[Scene comparison data]
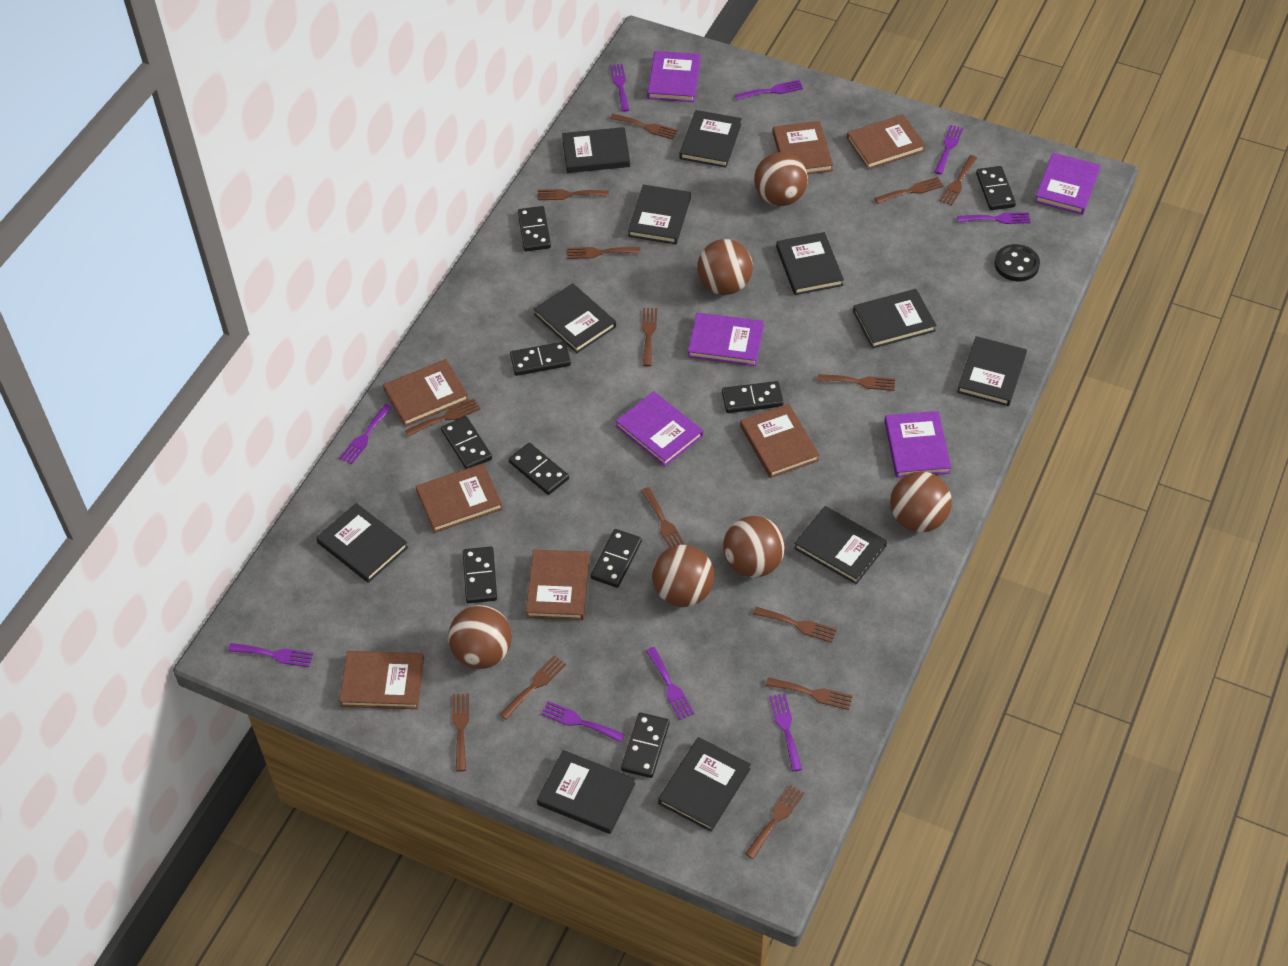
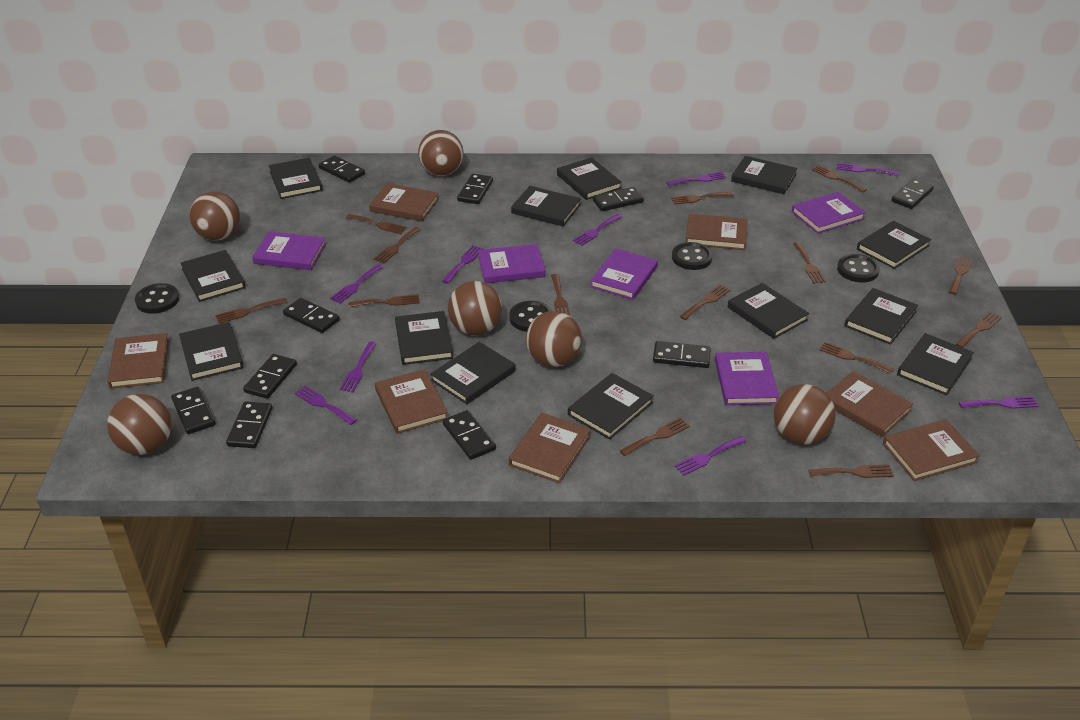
black book: 11 -> 13
black button: 1 -> 4
black domino: 9 -> 10

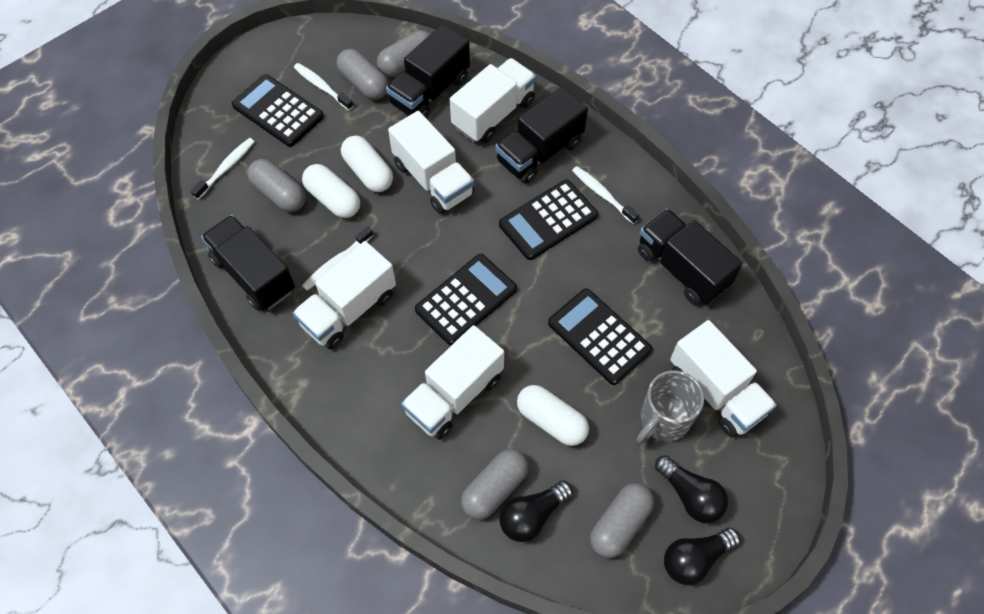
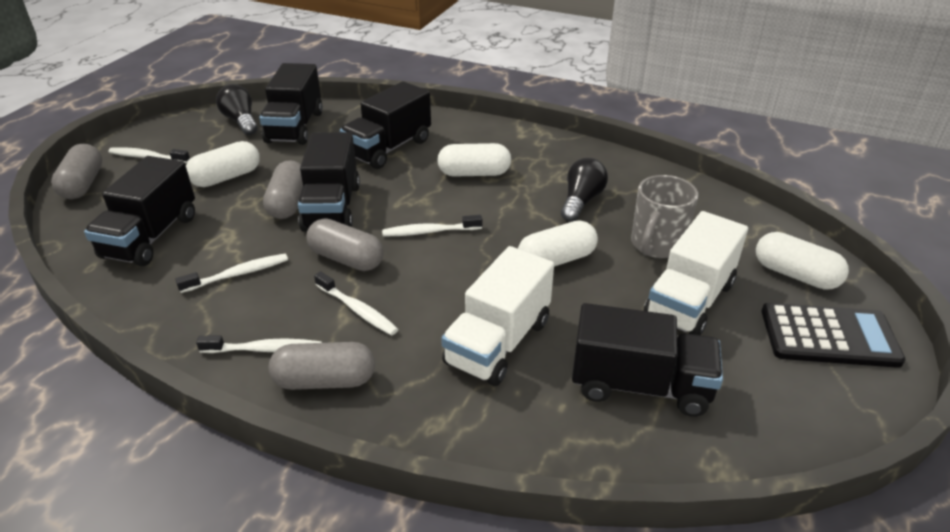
black calculator: 4 -> 1
black light bulb: 3 -> 2
black truck: 4 -> 5
grey capsule: 5 -> 4
white capsule: 3 -> 4
white toothbrush: 4 -> 5
white truck: 5 -> 2

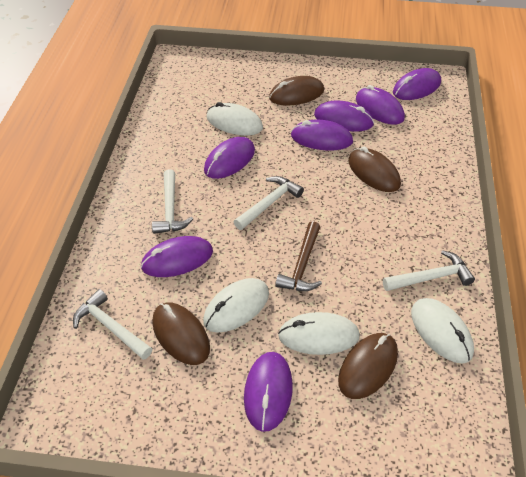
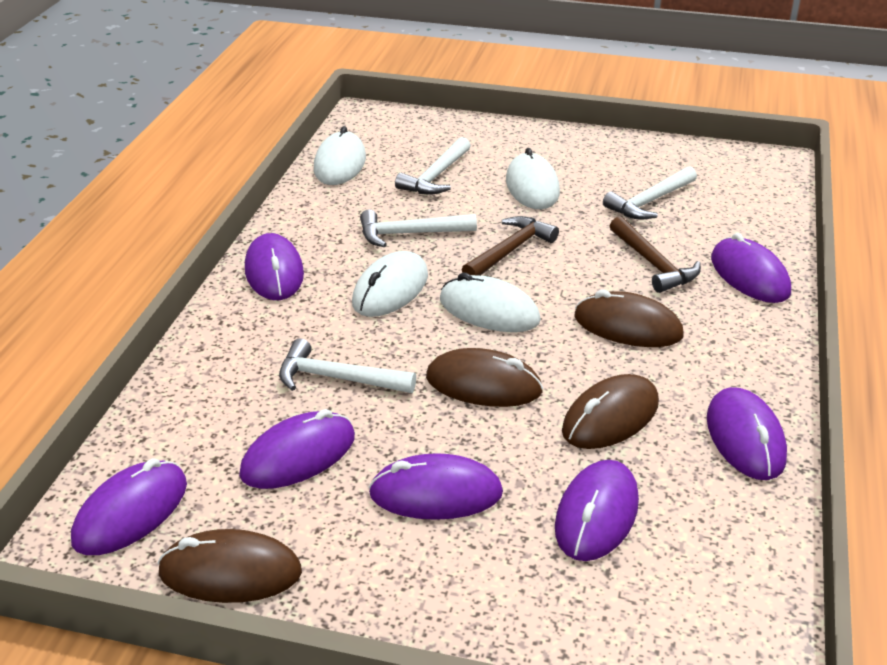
brown hammer: 1 -> 2

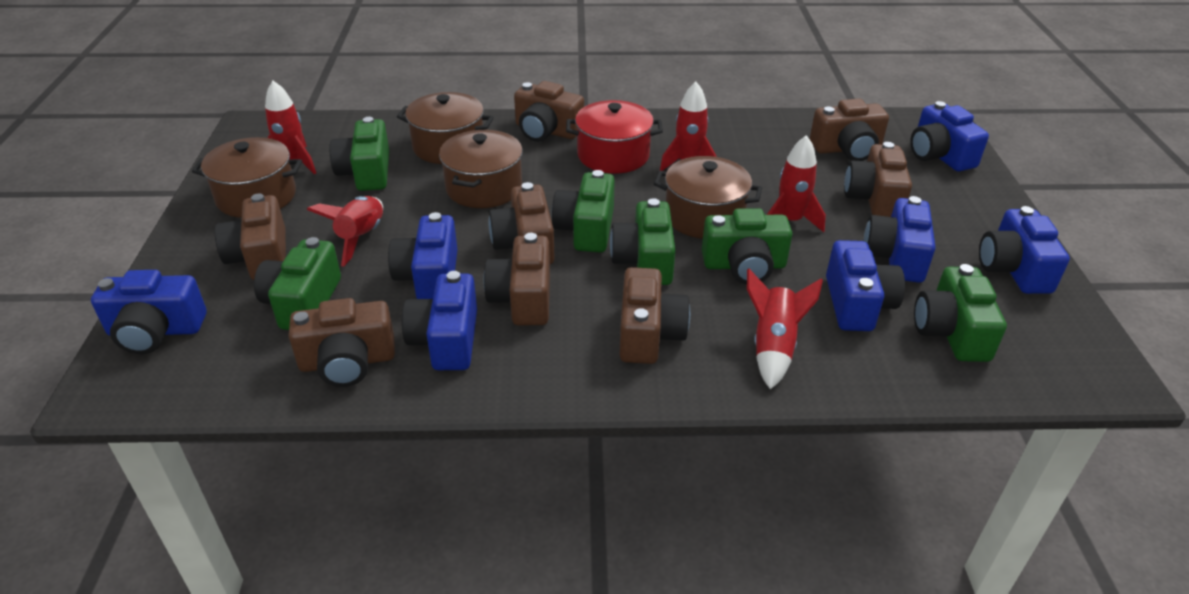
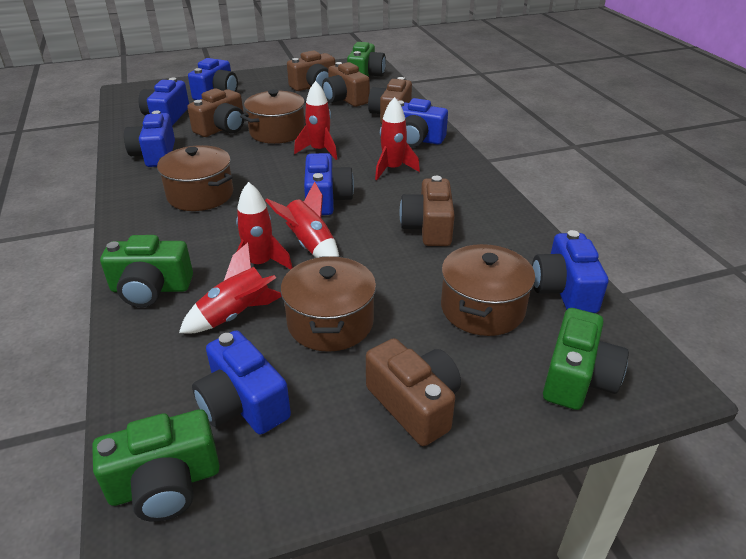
brown camera: 8 -> 6
green camera: 6 -> 4
red pot: 1 -> 0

• TASK GOAL
Reproduce the records above exactly, leaving out every picture they contain.

• PROBLEM SOLUTION
black book: 11 -> 13
black button: 1 -> 4
black domino: 9 -> 10

black calculator: 4 -> 1
black light bulb: 3 -> 2
black truck: 4 -> 5
grey capsule: 5 -> 4
white capsule: 3 -> 4
white toothbrush: 4 -> 5
white truck: 5 -> 2

brown hammer: 1 -> 2

brown camera: 8 -> 6
green camera: 6 -> 4
red pot: 1 -> 0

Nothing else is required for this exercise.